━━━━━ Data to process

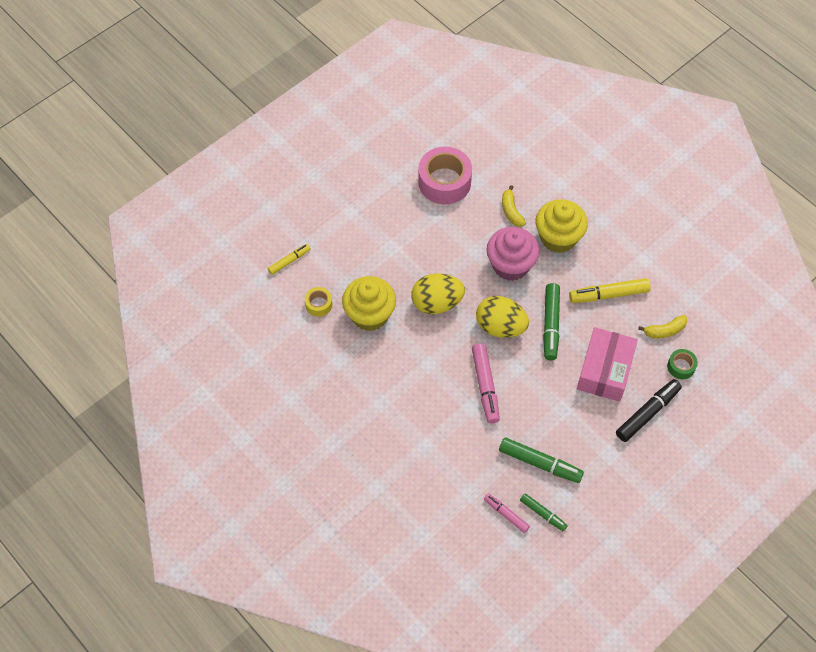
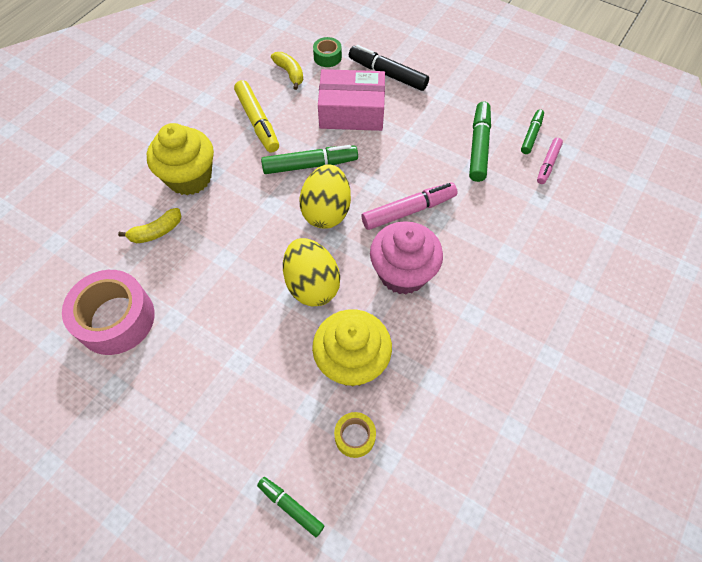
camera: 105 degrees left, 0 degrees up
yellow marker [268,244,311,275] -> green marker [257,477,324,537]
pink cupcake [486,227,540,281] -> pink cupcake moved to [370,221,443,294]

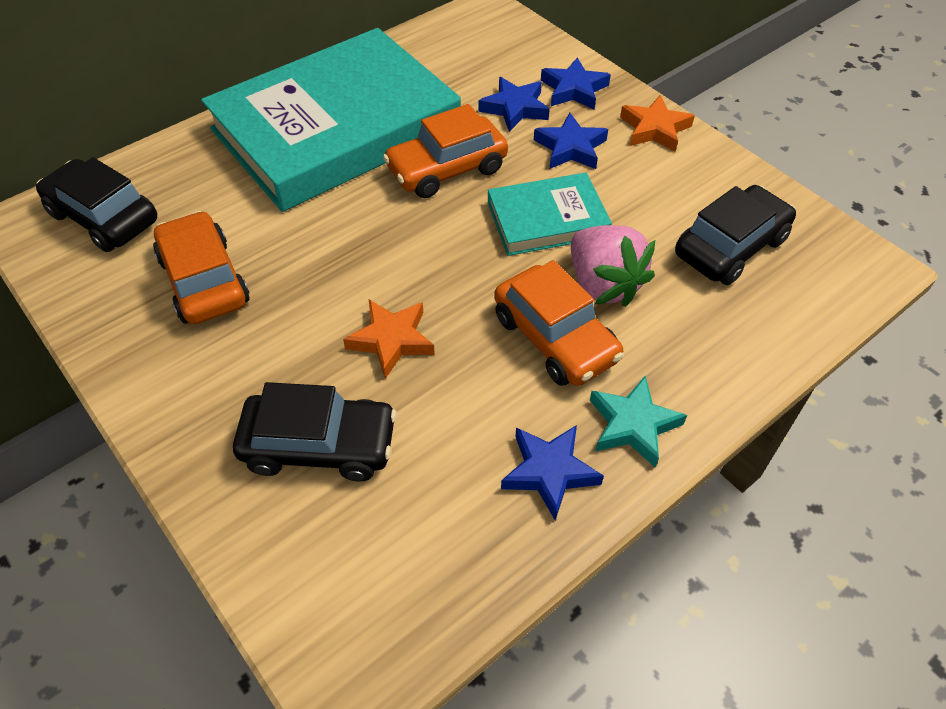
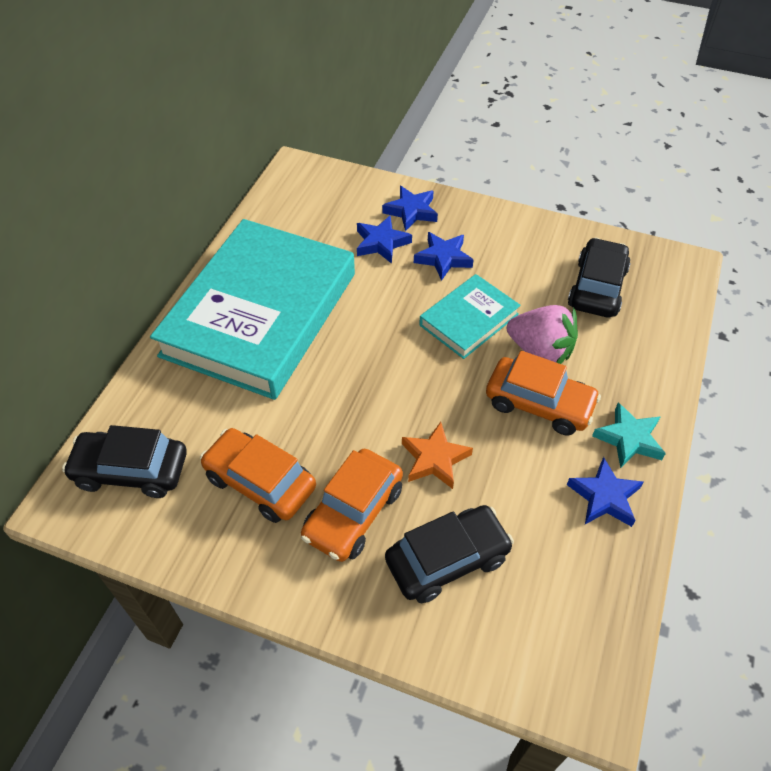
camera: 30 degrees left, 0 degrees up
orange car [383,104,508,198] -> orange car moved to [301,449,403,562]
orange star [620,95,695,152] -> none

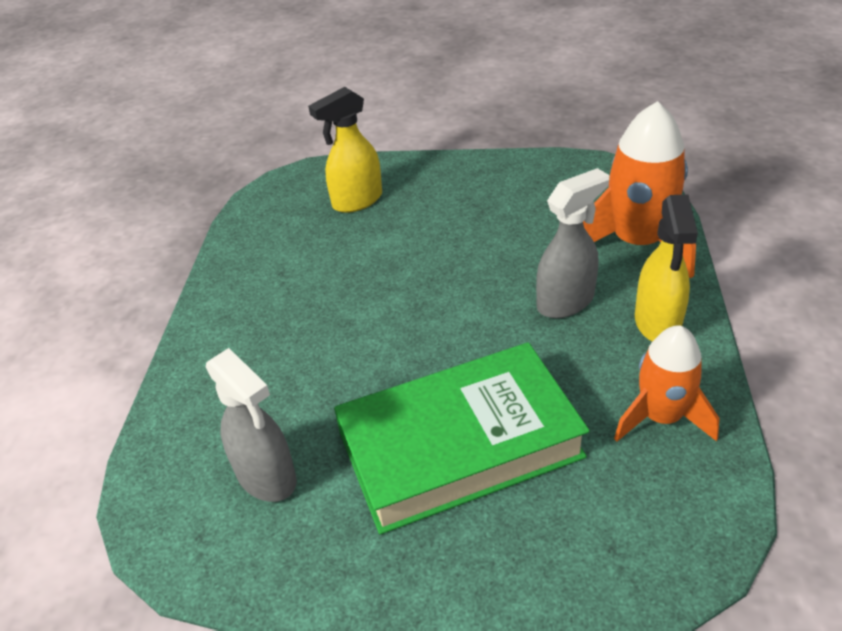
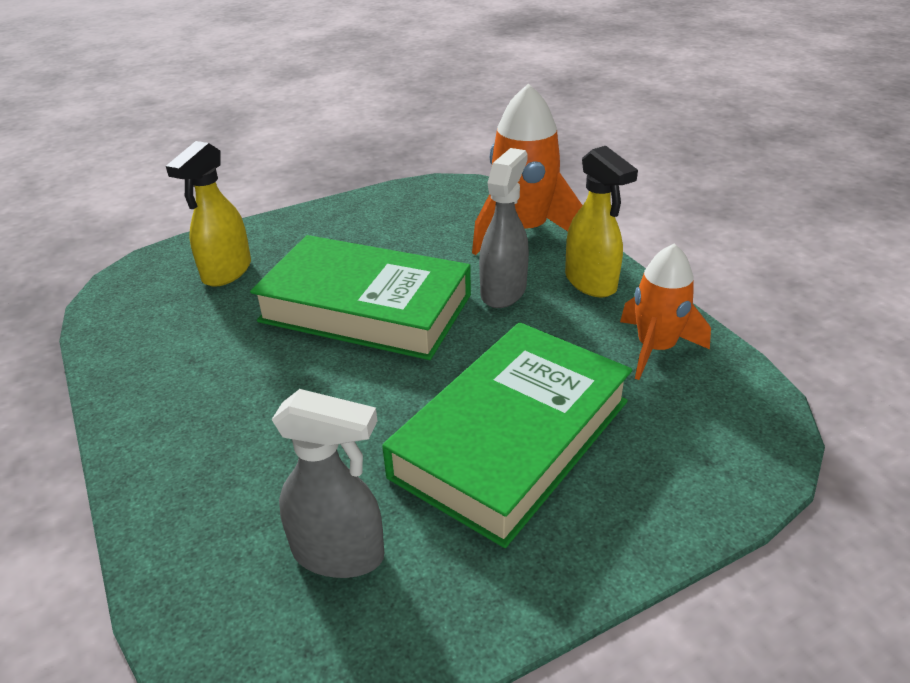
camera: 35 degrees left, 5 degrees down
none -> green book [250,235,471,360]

━━━━━━━━━━

Out of the preceding entries, pull each line that contains the word "degrees".

camera: 105 degrees left, 0 degrees up
camera: 30 degrees left, 0 degrees up
camera: 35 degrees left, 5 degrees down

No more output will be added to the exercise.